WHAT IS REQUIRED
Search the listing below for the word "DGND" and copy each line that holds it.

RECORD EXCERPTS

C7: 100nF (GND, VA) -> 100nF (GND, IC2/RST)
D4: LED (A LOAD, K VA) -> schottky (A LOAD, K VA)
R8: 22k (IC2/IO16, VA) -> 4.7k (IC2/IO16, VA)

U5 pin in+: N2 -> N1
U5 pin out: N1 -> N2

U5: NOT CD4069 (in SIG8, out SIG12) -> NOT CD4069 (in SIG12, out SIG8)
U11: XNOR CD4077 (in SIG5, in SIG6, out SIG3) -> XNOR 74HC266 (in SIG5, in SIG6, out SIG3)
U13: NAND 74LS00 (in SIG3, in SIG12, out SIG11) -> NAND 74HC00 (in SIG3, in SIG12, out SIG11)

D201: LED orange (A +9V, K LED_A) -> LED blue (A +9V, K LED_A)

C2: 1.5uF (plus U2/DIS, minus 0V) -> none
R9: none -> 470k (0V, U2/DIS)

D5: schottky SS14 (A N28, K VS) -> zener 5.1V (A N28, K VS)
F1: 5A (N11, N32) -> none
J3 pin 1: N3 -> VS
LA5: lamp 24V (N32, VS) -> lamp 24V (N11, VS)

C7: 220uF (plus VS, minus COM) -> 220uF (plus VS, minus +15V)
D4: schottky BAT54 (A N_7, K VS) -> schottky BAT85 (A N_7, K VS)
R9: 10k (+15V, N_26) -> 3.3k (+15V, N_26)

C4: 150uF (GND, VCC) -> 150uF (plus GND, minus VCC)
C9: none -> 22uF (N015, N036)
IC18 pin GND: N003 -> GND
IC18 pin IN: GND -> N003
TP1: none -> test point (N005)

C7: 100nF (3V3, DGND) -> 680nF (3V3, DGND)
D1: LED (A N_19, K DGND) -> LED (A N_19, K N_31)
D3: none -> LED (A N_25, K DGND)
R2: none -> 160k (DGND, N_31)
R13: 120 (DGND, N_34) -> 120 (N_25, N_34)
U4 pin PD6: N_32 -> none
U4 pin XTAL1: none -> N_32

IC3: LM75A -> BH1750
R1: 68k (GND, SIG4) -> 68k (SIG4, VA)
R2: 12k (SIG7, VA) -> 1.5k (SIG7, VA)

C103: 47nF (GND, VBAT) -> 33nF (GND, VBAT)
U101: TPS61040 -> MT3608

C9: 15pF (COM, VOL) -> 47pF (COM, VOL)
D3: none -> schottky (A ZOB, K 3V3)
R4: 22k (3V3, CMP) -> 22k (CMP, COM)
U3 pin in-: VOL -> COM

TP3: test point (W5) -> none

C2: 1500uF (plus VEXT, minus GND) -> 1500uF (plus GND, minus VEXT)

ANSWER TO THE EXERCISE
C7: 100nF (3V3, DGND) -> 680nF (3V3, DGND)
D1: LED (A N_19, K DGND) -> LED (A N_19, K N_31)
D3: none -> LED (A N_25, K DGND)
R2: none -> 160k (DGND, N_31)
R13: 120 (DGND, N_34) -> 120 (N_25, N_34)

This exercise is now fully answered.